> [WHAT IS EXPECTED]
Line by line, output the data that follows exactly as written.

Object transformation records
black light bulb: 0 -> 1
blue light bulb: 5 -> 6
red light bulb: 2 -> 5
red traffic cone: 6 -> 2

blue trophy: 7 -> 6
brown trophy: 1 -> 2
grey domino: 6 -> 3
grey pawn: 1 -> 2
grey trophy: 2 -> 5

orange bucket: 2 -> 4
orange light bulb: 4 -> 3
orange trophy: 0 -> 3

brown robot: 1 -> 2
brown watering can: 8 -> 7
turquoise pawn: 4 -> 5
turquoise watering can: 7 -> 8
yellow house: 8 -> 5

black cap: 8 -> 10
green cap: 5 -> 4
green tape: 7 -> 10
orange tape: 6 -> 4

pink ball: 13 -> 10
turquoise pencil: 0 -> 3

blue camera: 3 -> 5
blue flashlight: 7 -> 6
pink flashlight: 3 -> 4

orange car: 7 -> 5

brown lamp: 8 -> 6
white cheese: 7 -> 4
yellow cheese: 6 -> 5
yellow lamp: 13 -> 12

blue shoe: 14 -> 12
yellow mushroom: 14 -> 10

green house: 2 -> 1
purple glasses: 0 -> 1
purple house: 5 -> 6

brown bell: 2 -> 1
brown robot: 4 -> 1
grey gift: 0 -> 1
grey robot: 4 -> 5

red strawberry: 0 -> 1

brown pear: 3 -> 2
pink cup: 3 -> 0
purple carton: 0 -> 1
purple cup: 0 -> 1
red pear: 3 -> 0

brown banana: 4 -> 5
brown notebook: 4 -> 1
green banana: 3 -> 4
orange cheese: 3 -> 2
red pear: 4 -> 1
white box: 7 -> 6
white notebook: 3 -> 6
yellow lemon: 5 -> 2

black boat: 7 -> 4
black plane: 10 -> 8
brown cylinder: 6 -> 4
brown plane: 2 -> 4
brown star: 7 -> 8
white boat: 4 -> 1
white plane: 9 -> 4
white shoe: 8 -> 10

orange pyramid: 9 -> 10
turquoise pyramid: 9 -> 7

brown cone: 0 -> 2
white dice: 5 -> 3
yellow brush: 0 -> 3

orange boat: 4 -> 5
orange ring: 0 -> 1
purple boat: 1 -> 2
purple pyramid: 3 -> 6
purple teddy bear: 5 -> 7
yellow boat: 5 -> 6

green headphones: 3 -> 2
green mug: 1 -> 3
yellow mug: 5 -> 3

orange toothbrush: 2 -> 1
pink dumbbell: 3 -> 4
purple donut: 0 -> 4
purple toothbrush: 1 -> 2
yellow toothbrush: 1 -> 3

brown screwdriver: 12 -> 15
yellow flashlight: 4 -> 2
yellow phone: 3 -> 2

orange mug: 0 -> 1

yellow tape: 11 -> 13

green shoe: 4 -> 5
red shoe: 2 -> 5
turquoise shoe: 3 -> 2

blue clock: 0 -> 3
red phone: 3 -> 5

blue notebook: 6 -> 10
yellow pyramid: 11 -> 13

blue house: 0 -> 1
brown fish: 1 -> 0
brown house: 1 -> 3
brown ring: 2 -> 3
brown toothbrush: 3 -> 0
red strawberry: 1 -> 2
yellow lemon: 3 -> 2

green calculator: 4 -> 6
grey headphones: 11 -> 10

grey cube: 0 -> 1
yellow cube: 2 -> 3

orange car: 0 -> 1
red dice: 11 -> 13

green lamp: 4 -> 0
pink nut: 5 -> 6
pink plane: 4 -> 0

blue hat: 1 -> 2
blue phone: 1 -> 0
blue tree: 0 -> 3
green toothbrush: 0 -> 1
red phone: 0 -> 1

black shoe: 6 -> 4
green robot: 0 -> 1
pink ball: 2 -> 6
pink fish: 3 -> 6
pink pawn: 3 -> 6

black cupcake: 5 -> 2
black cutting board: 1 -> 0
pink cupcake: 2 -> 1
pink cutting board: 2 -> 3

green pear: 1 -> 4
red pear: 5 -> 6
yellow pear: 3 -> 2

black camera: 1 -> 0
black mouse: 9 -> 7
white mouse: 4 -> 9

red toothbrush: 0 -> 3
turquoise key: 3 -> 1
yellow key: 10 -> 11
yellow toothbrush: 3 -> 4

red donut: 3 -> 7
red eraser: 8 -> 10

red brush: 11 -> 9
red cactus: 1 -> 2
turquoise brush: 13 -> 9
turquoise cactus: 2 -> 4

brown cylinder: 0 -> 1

> [EXPECTED ANSWER]
black light bulb: 0 -> 1
blue light bulb: 5 -> 6
red light bulb: 2 -> 5
red traffic cone: 6 -> 2

blue trophy: 7 -> 6
brown trophy: 1 -> 2
grey domino: 6 -> 3
grey pawn: 1 -> 2
grey trophy: 2 -> 5

orange bucket: 2 -> 4
orange light bulb: 4 -> 3
orange trophy: 0 -> 3

brown robot: 1 -> 2
brown watering can: 8 -> 7
turquoise pawn: 4 -> 5
turquoise watering can: 7 -> 8
yellow house: 8 -> 5

black cap: 8 -> 10
green cap: 5 -> 4
green tape: 7 -> 10
orange tape: 6 -> 4

pink ball: 13 -> 10
turquoise pencil: 0 -> 3

blue camera: 3 -> 5
blue flashlight: 7 -> 6
pink flashlight: 3 -> 4

orange car: 7 -> 5

brown lamp: 8 -> 6
white cheese: 7 -> 4
yellow cheese: 6 -> 5
yellow lamp: 13 -> 12

blue shoe: 14 -> 12
yellow mushroom: 14 -> 10

green house: 2 -> 1
purple glasses: 0 -> 1
purple house: 5 -> 6

brown bell: 2 -> 1
brown robot: 4 -> 1
grey gift: 0 -> 1
grey robot: 4 -> 5

red strawberry: 0 -> 1

brown pear: 3 -> 2
pink cup: 3 -> 0
purple carton: 0 -> 1
purple cup: 0 -> 1
red pear: 3 -> 0

brown banana: 4 -> 5
brown notebook: 4 -> 1
green banana: 3 -> 4
orange cheese: 3 -> 2
red pear: 4 -> 1
white box: 7 -> 6
white notebook: 3 -> 6
yellow lemon: 5 -> 2

black boat: 7 -> 4
black plane: 10 -> 8
brown cylinder: 6 -> 4
brown plane: 2 -> 4
brown star: 7 -> 8
white boat: 4 -> 1
white plane: 9 -> 4
white shoe: 8 -> 10

orange pyramid: 9 -> 10
turquoise pyramid: 9 -> 7

brown cone: 0 -> 2
white dice: 5 -> 3
yellow brush: 0 -> 3

orange boat: 4 -> 5
orange ring: 0 -> 1
purple boat: 1 -> 2
purple pyramid: 3 -> 6
purple teddy bear: 5 -> 7
yellow boat: 5 -> 6

green headphones: 3 -> 2
green mug: 1 -> 3
yellow mug: 5 -> 3

orange toothbrush: 2 -> 1
pink dumbbell: 3 -> 4
purple donut: 0 -> 4
purple toothbrush: 1 -> 2
yellow toothbrush: 1 -> 3

brown screwdriver: 12 -> 15
yellow flashlight: 4 -> 2
yellow phone: 3 -> 2

orange mug: 0 -> 1

yellow tape: 11 -> 13

green shoe: 4 -> 5
red shoe: 2 -> 5
turquoise shoe: 3 -> 2

blue clock: 0 -> 3
red phone: 3 -> 5

blue notebook: 6 -> 10
yellow pyramid: 11 -> 13

blue house: 0 -> 1
brown fish: 1 -> 0
brown house: 1 -> 3
brown ring: 2 -> 3
brown toothbrush: 3 -> 0
red strawberry: 1 -> 2
yellow lemon: 3 -> 2

green calculator: 4 -> 6
grey headphones: 11 -> 10

grey cube: 0 -> 1
yellow cube: 2 -> 3

orange car: 0 -> 1
red dice: 11 -> 13

green lamp: 4 -> 0
pink nut: 5 -> 6
pink plane: 4 -> 0

blue hat: 1 -> 2
blue phone: 1 -> 0
blue tree: 0 -> 3
green toothbrush: 0 -> 1
red phone: 0 -> 1

black shoe: 6 -> 4
green robot: 0 -> 1
pink ball: 2 -> 6
pink fish: 3 -> 6
pink pawn: 3 -> 6

black cupcake: 5 -> 2
black cutting board: 1 -> 0
pink cupcake: 2 -> 1
pink cutting board: 2 -> 3

green pear: 1 -> 4
red pear: 5 -> 6
yellow pear: 3 -> 2

black camera: 1 -> 0
black mouse: 9 -> 7
white mouse: 4 -> 9

red toothbrush: 0 -> 3
turquoise key: 3 -> 1
yellow key: 10 -> 11
yellow toothbrush: 3 -> 4

red donut: 3 -> 7
red eraser: 8 -> 10

red brush: 11 -> 9
red cactus: 1 -> 2
turquoise brush: 13 -> 9
turquoise cactus: 2 -> 4

brown cylinder: 0 -> 1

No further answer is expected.